- **Supplied records**:
===============
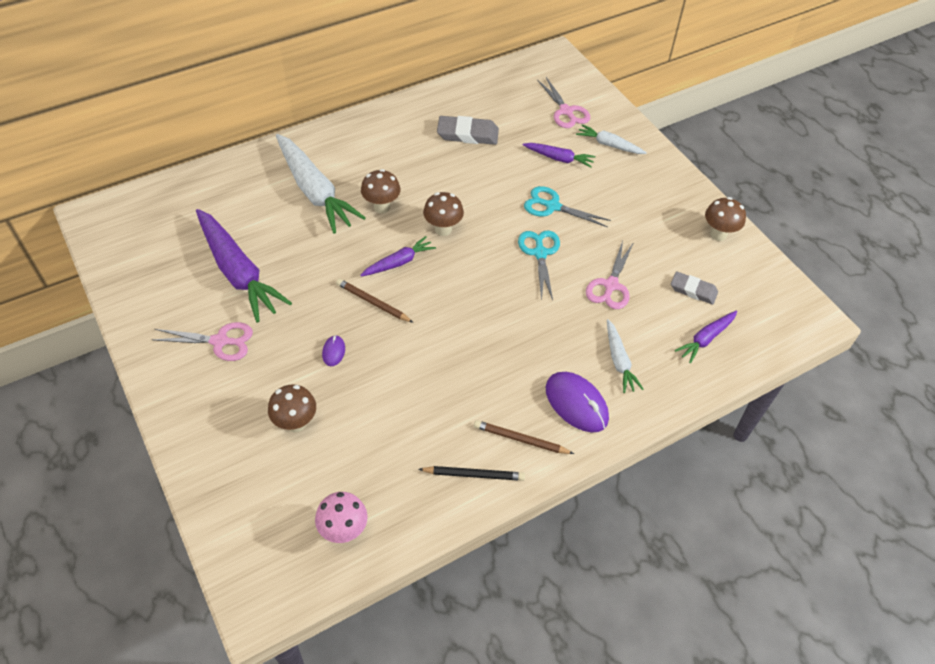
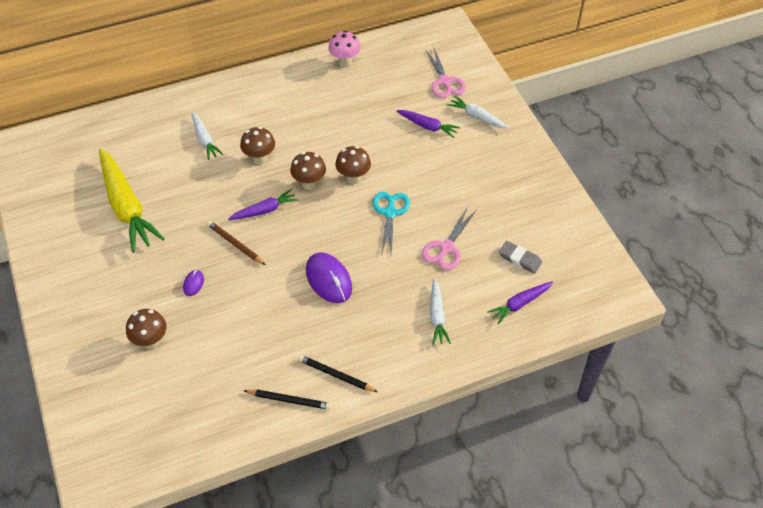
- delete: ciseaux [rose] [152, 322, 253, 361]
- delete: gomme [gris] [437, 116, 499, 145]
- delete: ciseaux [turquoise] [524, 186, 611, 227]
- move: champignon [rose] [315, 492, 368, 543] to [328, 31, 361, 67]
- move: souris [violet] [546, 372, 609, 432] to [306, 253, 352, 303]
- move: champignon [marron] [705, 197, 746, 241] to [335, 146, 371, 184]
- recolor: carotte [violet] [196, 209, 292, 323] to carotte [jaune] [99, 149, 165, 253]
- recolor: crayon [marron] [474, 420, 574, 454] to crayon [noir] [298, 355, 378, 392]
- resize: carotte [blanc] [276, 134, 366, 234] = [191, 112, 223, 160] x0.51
===============
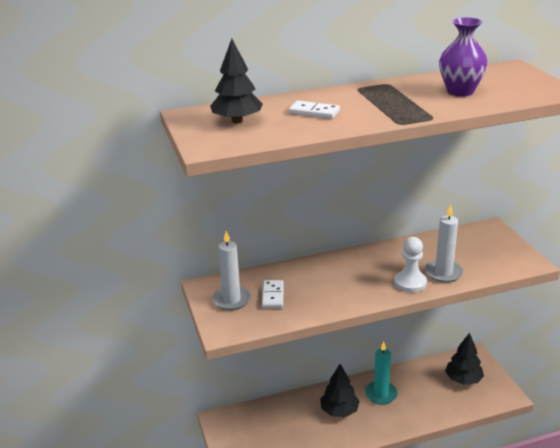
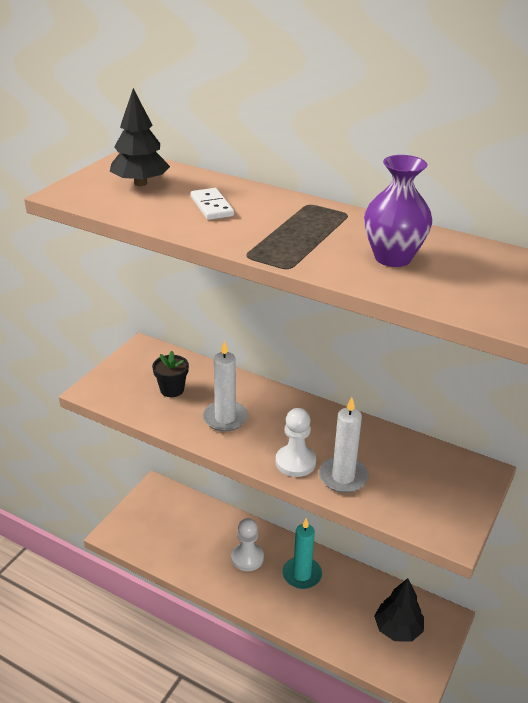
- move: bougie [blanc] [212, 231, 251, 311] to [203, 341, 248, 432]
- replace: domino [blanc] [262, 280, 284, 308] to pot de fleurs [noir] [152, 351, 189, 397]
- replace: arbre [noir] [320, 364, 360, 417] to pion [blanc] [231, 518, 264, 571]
===============
- **What to work on**:
Both the line containing "- replace: domino" and the line containing "- replace: arbre" belong in the answer. Print them and every line above that falls between them exactly, and no others.

- **Response**:
- replace: domino [blanc] [262, 280, 284, 308] to pot de fleurs [noir] [152, 351, 189, 397]
- replace: arbre [noir] [320, 364, 360, 417] to pion [blanc] [231, 518, 264, 571]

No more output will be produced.